--- START ---

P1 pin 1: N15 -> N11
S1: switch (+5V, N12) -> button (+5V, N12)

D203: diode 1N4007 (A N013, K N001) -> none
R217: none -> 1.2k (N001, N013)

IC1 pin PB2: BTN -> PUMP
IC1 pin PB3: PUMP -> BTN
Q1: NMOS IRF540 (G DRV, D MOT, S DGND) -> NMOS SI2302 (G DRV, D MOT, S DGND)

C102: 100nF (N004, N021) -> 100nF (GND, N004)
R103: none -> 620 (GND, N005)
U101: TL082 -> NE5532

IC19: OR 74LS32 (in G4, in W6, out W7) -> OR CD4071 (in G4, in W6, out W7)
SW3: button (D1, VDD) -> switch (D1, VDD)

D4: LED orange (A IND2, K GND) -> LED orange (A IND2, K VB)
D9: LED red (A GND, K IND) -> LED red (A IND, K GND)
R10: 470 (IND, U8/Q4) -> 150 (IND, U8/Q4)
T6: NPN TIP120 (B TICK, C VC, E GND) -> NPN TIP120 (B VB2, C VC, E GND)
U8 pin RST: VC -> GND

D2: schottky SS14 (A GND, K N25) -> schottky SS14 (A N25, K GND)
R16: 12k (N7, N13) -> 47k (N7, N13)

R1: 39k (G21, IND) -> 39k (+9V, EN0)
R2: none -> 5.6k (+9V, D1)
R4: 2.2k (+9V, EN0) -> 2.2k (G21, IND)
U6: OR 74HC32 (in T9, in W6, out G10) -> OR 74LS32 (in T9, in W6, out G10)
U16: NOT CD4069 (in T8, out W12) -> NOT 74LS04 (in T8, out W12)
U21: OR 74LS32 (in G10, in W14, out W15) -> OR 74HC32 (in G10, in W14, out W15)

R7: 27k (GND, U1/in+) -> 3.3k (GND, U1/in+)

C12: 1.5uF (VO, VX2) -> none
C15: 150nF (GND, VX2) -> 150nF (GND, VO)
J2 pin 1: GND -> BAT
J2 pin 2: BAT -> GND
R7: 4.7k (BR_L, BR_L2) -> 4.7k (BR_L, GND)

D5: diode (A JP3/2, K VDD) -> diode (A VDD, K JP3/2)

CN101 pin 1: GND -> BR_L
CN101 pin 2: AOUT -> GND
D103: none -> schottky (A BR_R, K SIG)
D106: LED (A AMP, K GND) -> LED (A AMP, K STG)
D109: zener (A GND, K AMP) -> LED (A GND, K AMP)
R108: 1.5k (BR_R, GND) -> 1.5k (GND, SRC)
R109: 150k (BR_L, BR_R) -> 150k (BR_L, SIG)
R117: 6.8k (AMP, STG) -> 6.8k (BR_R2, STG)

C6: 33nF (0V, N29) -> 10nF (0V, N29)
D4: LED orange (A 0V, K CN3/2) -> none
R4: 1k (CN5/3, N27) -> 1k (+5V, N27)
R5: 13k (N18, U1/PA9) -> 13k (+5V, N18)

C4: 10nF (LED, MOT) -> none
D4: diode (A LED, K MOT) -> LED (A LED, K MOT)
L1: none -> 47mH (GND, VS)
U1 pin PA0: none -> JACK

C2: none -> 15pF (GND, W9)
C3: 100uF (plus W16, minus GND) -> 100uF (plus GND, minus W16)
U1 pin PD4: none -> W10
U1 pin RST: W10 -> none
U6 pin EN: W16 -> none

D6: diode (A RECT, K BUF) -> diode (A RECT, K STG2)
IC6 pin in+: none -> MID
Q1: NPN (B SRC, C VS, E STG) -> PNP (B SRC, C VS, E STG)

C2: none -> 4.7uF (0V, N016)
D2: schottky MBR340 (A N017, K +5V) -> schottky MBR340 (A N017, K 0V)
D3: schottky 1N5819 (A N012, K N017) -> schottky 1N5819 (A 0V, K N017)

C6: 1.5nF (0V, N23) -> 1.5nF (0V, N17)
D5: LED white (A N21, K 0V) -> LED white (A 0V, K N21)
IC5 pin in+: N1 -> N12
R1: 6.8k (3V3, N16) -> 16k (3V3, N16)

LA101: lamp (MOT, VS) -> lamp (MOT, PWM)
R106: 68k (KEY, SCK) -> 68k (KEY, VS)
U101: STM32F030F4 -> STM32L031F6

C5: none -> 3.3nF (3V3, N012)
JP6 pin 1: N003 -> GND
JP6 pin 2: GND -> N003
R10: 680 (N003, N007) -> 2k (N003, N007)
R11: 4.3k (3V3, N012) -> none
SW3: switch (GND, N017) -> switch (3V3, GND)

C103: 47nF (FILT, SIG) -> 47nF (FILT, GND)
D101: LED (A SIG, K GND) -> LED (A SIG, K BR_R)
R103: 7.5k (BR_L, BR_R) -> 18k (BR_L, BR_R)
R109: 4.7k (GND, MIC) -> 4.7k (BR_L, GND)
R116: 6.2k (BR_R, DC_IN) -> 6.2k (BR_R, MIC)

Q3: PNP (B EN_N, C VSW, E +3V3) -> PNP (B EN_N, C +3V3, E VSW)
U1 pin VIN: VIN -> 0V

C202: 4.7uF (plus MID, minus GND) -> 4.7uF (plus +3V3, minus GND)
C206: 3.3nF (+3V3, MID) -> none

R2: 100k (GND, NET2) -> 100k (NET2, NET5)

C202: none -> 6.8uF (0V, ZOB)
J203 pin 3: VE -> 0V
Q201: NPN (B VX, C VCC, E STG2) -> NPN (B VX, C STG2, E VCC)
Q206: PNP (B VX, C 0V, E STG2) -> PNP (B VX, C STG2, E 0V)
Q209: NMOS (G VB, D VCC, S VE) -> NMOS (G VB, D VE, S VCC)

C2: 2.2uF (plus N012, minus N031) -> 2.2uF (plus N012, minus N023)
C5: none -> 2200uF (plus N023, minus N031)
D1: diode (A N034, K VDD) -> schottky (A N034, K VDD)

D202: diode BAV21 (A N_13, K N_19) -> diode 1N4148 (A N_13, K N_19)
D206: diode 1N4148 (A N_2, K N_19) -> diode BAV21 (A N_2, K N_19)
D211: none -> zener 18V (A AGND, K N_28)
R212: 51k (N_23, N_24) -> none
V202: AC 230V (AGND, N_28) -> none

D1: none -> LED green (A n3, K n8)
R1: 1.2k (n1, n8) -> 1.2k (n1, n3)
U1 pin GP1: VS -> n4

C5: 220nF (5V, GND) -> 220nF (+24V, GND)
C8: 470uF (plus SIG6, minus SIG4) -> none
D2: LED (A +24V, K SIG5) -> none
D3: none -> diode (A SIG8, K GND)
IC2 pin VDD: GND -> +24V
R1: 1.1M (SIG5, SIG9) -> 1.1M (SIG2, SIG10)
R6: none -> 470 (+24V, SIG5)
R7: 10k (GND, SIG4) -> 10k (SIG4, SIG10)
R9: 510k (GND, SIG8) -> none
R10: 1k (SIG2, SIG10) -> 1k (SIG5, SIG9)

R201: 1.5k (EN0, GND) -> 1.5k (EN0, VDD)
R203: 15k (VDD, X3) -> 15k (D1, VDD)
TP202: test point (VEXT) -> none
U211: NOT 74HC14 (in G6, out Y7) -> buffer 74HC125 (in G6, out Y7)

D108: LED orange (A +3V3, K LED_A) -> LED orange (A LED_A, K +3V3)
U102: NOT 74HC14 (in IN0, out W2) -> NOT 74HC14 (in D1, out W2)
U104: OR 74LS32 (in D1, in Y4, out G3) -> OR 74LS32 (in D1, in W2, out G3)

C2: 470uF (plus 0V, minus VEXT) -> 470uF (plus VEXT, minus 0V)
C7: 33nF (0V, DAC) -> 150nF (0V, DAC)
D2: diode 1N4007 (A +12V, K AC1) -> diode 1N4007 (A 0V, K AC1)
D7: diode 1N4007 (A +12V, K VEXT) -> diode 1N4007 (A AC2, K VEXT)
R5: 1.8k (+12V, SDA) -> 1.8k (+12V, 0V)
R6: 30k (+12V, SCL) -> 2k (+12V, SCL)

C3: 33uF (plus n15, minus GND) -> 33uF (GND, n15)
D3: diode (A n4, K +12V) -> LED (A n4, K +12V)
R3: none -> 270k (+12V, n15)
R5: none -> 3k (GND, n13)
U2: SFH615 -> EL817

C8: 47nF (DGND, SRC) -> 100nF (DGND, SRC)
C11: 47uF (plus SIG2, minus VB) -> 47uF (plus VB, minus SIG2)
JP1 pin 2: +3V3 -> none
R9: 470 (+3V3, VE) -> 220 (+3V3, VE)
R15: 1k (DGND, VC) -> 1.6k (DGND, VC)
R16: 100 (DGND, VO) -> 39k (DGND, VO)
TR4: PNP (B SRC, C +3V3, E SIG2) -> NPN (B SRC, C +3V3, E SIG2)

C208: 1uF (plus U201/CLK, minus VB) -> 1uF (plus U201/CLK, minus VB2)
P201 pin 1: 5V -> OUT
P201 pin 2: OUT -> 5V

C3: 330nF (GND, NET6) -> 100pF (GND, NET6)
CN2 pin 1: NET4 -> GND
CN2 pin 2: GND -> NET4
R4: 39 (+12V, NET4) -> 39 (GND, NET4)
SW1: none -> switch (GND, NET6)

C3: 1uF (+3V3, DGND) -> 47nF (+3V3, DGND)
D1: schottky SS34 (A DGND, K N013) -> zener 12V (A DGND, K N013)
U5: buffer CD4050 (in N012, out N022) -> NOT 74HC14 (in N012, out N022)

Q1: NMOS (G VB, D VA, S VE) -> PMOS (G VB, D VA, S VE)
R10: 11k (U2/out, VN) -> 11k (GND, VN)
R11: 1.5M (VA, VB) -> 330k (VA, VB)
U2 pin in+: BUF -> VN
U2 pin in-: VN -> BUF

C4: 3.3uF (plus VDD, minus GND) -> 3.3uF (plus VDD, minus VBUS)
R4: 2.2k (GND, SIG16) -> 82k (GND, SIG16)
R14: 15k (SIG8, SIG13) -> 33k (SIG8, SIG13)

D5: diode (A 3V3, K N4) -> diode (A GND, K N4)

--- END ---

**TASK INSTRUCTIONS:** Give again, unchanged, the lines running from the top of the material above through the line that has "Q1: NMOS IRF540", and nothing more.

**WRITTEN REPLY:**
P1 pin 1: N15 -> N11
S1: switch (+5V, N12) -> button (+5V, N12)

D203: diode 1N4007 (A N013, K N001) -> none
R217: none -> 1.2k (N001, N013)

IC1 pin PB2: BTN -> PUMP
IC1 pin PB3: PUMP -> BTN
Q1: NMOS IRF540 (G DRV, D MOT, S DGND) -> NMOS SI2302 (G DRV, D MOT, S DGND)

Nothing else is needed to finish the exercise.